Problem details: Please copy every record below exactly, but leave the pictures out.

Material for this exercise:
########

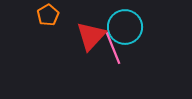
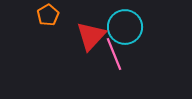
pink line: moved 1 px right, 6 px down
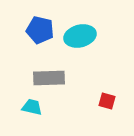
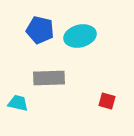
cyan trapezoid: moved 14 px left, 4 px up
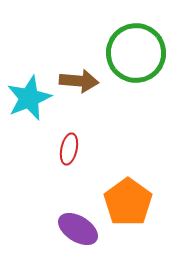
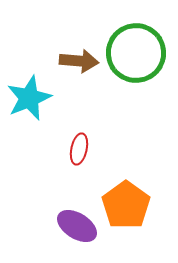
brown arrow: moved 20 px up
red ellipse: moved 10 px right
orange pentagon: moved 2 px left, 3 px down
purple ellipse: moved 1 px left, 3 px up
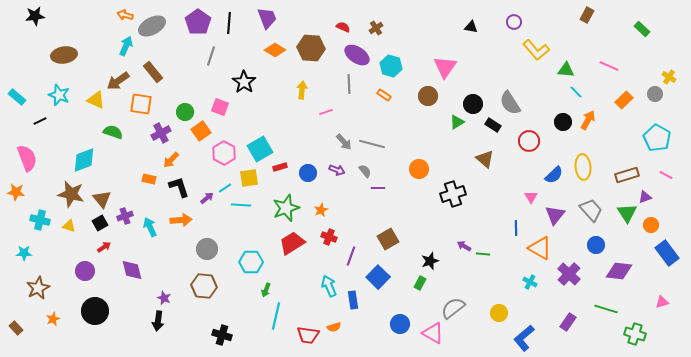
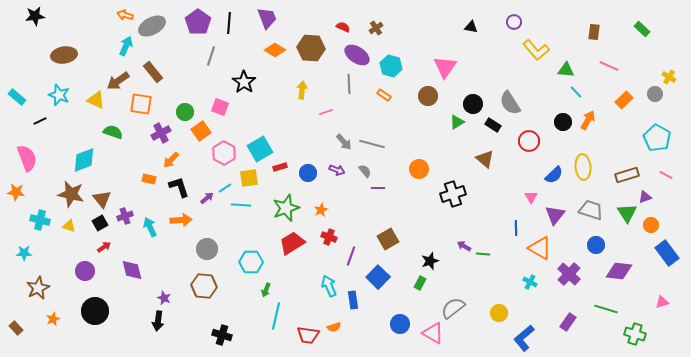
brown rectangle at (587, 15): moved 7 px right, 17 px down; rotated 21 degrees counterclockwise
gray trapezoid at (591, 210): rotated 30 degrees counterclockwise
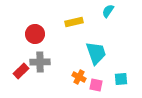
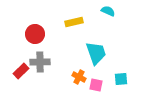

########

Exercise solution:
pink line: moved 1 px right, 6 px down
cyan trapezoid: moved 14 px left, 4 px up
brown arrow: moved 20 px up
red ellipse: moved 10 px right
orange pentagon: moved 2 px left, 3 px down
purple ellipse: moved 1 px left, 3 px up
brown rectangle at (587, 15): moved 7 px right, 17 px down; rotated 21 degrees counterclockwise
gray trapezoid at (591, 210): rotated 30 degrees counterclockwise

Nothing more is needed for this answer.